Return only what lies between the first line of the entries and the line containing "none -> brown 1x2 brick [325,450,425,557]", both lines included.
──────── Provided material
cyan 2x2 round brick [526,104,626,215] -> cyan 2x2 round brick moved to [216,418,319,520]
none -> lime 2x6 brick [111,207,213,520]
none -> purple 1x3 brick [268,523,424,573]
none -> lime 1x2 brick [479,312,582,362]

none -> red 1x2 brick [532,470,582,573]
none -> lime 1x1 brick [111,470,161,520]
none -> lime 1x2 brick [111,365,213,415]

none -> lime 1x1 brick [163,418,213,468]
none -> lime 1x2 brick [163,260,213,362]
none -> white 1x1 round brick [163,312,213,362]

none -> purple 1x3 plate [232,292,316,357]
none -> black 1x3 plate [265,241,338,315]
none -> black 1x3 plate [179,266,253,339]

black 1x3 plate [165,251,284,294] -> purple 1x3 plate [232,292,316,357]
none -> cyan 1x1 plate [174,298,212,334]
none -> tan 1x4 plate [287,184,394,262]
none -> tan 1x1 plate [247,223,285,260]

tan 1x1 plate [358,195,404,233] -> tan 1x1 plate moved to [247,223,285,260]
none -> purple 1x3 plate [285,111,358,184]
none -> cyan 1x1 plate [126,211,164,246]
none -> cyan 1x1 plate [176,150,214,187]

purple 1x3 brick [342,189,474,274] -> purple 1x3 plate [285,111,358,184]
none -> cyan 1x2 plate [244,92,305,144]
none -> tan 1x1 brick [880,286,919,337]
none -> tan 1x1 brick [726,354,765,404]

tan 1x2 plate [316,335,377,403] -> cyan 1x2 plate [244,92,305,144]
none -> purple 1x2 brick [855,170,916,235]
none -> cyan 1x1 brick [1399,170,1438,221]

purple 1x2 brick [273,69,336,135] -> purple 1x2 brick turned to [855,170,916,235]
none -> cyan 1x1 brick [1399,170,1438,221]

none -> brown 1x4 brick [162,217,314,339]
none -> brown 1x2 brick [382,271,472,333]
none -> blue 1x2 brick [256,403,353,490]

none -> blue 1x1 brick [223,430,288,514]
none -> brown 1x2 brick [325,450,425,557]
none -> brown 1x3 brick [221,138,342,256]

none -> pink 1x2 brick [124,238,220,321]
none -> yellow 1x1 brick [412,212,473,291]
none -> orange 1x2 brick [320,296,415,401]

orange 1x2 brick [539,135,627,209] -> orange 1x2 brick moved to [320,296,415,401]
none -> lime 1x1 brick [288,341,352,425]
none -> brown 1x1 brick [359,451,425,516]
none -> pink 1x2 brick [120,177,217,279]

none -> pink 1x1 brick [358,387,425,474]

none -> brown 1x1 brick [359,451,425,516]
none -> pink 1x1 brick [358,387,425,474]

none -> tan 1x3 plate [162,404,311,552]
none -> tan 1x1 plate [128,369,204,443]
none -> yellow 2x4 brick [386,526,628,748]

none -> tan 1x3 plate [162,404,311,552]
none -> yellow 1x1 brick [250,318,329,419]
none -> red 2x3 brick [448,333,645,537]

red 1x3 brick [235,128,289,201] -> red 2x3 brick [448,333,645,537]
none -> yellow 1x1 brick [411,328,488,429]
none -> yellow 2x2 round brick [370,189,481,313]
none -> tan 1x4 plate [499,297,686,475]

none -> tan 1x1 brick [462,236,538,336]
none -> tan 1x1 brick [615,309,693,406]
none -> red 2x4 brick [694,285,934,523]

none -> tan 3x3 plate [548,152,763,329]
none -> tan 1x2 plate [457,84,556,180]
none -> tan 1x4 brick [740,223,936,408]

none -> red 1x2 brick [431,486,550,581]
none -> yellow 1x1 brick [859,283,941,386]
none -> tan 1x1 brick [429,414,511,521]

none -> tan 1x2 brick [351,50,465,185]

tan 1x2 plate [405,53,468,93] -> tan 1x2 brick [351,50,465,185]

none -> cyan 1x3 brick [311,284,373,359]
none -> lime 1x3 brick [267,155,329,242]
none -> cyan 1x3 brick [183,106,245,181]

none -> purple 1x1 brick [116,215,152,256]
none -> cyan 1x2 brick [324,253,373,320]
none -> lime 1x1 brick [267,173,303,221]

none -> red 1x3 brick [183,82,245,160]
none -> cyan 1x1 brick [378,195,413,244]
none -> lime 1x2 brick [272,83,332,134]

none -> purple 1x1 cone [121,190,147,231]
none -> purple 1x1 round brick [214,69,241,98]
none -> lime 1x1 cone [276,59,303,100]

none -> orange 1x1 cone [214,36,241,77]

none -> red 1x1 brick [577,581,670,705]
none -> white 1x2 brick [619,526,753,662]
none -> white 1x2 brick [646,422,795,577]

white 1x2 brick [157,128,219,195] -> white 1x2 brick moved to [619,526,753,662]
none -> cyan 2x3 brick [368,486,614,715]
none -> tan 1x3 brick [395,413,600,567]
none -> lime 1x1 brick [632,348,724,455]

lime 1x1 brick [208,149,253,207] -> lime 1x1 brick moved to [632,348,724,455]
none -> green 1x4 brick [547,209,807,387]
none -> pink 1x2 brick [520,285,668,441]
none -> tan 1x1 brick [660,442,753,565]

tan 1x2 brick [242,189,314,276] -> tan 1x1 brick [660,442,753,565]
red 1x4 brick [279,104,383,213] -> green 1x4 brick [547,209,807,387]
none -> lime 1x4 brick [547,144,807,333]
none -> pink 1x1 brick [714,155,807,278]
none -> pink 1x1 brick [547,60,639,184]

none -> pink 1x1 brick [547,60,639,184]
────────────────
» Result of the exercise:
cyan 2x2 round brick [526,104,626,215] -> cyan 2x2 round brick moved to [216,418,319,520]
none -> lime 2x6 brick [111,207,213,520]
none -> purple 1x3 brick [268,523,424,573]
none -> lime 1x2 brick [479,312,582,362]

none -> red 1x2 brick [532,470,582,573]
none -> lime 1x1 brick [111,470,161,520]
none -> lime 1x2 brick [111,365,213,415]

none -> lime 1x1 brick [163,418,213,468]
none -> lime 1x2 brick [163,260,213,362]
none -> white 1x1 round brick [163,312,213,362]

none -> purple 1x3 plate [232,292,316,357]
none -> black 1x3 plate [265,241,338,315]
none -> black 1x3 plate [179,266,253,339]

black 1x3 plate [165,251,284,294] -> purple 1x3 plate [232,292,316,357]
none -> cyan 1x1 plate [174,298,212,334]
none -> tan 1x4 plate [287,184,394,262]
none -> tan 1x1 plate [247,223,285,260]

tan 1x1 plate [358,195,404,233] -> tan 1x1 plate moved to [247,223,285,260]
none -> purple 1x3 plate [285,111,358,184]
none -> cyan 1x1 plate [126,211,164,246]
none -> cyan 1x1 plate [176,150,214,187]

purple 1x3 brick [342,189,474,274] -> purple 1x3 plate [285,111,358,184]
none -> cyan 1x2 plate [244,92,305,144]
none -> tan 1x1 brick [880,286,919,337]
none -> tan 1x1 brick [726,354,765,404]

tan 1x2 plate [316,335,377,403] -> cyan 1x2 plate [244,92,305,144]
none -> purple 1x2 brick [855,170,916,235]
none -> cyan 1x1 brick [1399,170,1438,221]

purple 1x2 brick [273,69,336,135] -> purple 1x2 brick turned to [855,170,916,235]
none -> cyan 1x1 brick [1399,170,1438,221]

none -> brown 1x4 brick [162,217,314,339]
none -> brown 1x2 brick [382,271,472,333]
none -> blue 1x2 brick [256,403,353,490]

none -> blue 1x1 brick [223,430,288,514]
none -> brown 1x2 brick [325,450,425,557]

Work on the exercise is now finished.